## START Extracted information

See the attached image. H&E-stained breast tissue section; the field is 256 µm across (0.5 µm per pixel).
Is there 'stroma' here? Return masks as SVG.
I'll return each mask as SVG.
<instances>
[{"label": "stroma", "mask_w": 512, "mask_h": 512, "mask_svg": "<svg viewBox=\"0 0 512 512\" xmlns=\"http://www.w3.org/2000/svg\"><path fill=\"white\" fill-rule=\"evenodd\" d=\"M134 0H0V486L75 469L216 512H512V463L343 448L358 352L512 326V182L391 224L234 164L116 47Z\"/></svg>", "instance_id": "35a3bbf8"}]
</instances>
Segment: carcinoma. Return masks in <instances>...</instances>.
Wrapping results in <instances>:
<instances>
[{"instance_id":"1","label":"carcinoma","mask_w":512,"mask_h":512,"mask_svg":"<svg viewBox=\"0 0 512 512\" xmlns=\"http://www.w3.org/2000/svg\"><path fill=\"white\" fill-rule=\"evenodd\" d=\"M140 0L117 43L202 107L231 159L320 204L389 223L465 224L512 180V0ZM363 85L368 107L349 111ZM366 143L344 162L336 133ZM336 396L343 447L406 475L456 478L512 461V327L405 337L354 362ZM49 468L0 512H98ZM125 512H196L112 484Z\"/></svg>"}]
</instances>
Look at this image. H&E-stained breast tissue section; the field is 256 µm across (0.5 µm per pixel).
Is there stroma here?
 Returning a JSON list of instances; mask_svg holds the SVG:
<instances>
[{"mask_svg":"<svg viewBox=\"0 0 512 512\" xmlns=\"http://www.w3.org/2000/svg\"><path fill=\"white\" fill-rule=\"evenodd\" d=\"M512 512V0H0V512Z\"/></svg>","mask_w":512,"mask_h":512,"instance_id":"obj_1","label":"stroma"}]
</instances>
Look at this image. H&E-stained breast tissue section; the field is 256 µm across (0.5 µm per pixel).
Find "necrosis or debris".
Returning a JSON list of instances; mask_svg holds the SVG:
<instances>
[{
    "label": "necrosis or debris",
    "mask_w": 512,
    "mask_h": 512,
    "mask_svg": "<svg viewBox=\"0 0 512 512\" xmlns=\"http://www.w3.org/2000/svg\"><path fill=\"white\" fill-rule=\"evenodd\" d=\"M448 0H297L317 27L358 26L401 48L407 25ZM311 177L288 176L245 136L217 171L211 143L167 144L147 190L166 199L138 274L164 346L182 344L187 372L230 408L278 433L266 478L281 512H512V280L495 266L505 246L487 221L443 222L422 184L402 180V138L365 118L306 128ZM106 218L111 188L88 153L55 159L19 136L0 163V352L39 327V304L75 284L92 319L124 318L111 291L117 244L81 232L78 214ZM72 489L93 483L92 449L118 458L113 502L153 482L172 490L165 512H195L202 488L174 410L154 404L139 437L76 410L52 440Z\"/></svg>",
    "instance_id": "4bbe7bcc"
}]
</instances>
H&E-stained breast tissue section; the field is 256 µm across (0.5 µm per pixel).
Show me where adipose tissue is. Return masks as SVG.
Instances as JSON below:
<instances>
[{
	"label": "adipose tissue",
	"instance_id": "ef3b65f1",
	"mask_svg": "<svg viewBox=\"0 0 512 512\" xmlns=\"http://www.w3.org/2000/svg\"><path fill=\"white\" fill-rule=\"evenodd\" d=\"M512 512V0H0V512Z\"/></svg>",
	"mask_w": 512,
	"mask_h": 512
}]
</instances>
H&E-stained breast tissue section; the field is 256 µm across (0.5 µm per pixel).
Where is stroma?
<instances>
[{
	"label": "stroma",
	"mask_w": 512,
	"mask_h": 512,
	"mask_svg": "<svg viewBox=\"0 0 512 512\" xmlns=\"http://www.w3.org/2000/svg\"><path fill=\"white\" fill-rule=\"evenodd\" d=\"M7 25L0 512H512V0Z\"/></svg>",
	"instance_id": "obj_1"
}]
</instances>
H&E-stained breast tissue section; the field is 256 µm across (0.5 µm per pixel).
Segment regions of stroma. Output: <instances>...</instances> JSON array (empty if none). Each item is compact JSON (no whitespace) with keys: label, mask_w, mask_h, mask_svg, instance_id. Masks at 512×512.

## END Extracted information

## Given task
Set down all of the data above, word for word.

## Problem solution
See the attached image. H&E-stained breast tissue section; the field is 256 µm across (0.5 µm per pixel).
Is there 'stroma' here? Return masks as SVG.
I'll return each mask as SVG.
<instances>
[{"label": "stroma", "mask_w": 512, "mask_h": 512, "mask_svg": "<svg viewBox=\"0 0 512 512\" xmlns=\"http://www.w3.org/2000/svg\"><path fill=\"white\" fill-rule=\"evenodd\" d=\"M134 0H0V486L75 469L216 512H512V463L343 448L358 352L512 326V182L391 224L234 164L116 47Z\"/></svg>", "instance_id": "35a3bbf8"}]
</instances>
Segment: carcinoma. Return masks in <instances>...</instances>.
Wrapping results in <instances>:
<instances>
[{"instance_id":"1","label":"carcinoma","mask_w":512,"mask_h":512,"mask_svg":"<svg viewBox=\"0 0 512 512\" xmlns=\"http://www.w3.org/2000/svg\"><path fill=\"white\" fill-rule=\"evenodd\" d=\"M140 0L117 43L202 107L231 159L320 204L389 223L465 224L512 180V0ZM363 85L368 107L349 111ZM366 143L344 162L336 133ZM336 396L343 447L406 475L456 478L512 461V327L405 337L354 362ZM49 468L0 512H98ZM125 512H196L112 484Z\"/></svg>"}]
</instances>
Look at this image. H&E-stained breast tissue section; the field is 256 µm across (0.5 µm per pixel).
Is there stroma here?
 Returning a JSON list of instances; mask_svg holds the SVG:
<instances>
[{"mask_svg":"<svg viewBox=\"0 0 512 512\" xmlns=\"http://www.w3.org/2000/svg\"><path fill=\"white\" fill-rule=\"evenodd\" d=\"M512 512V0H0V512Z\"/></svg>","mask_w":512,"mask_h":512,"instance_id":"obj_1","label":"stroma"}]
</instances>
Look at this image. H&E-stained breast tissue section; the field is 256 µm across (0.5 µm per pixel).
Find "necrosis or debris".
Returning a JSON list of instances; mask_svg holds the SVG:
<instances>
[{
    "label": "necrosis or debris",
    "mask_w": 512,
    "mask_h": 512,
    "mask_svg": "<svg viewBox=\"0 0 512 512\" xmlns=\"http://www.w3.org/2000/svg\"><path fill=\"white\" fill-rule=\"evenodd\" d=\"M448 0H297L317 27L358 26L401 48L407 25ZM311 177L288 176L245 136L217 171L211 143L167 144L147 190L166 199L138 274L164 346L182 344L187 372L230 408L278 433L266 478L281 512H512V280L495 266L505 246L487 221L443 222L422 184L402 180V138L365 118L306 128ZM106 218L111 188L88 153L55 159L19 136L0 163V352L39 327V304L75 284L92 319L124 318L111 291L117 244L81 232L78 214ZM72 489L93 483L92 449L118 458L113 502L153 482L172 490L165 512H195L202 488L174 410L154 404L139 437L76 410L52 440Z\"/></svg>",
    "instance_id": "4bbe7bcc"
}]
</instances>
H&E-stained breast tissue section; the field is 256 µm across (0.5 µm per pixel).
Show me where adipose tissue is. Return masks as SVG.
Instances as JSON below:
<instances>
[{
	"label": "adipose tissue",
	"instance_id": "ef3b65f1",
	"mask_svg": "<svg viewBox=\"0 0 512 512\" xmlns=\"http://www.w3.org/2000/svg\"><path fill=\"white\" fill-rule=\"evenodd\" d=\"M512 512V0H0V512Z\"/></svg>",
	"mask_w": 512,
	"mask_h": 512
}]
</instances>
H&E-stained breast tissue section; the field is 256 µm across (0.5 µm per pixel).
Where is stroma?
<instances>
[{
	"label": "stroma",
	"mask_w": 512,
	"mask_h": 512,
	"mask_svg": "<svg viewBox=\"0 0 512 512\" xmlns=\"http://www.w3.org/2000/svg\"><path fill=\"white\" fill-rule=\"evenodd\" d=\"M7 25L0 512H512V0Z\"/></svg>",
	"instance_id": "obj_1"
}]
</instances>
H&E-stained breast tissue section; the field is 256 µm across (0.5 µm per pixel).
Segment regions of stroma. Output: <instances>...</instances> JSON array (empty if none). Each item is compact JSON (no whitespace) with keys: label, mask_w, mask_h, mask_svg, instance_id. Masks at 512×512.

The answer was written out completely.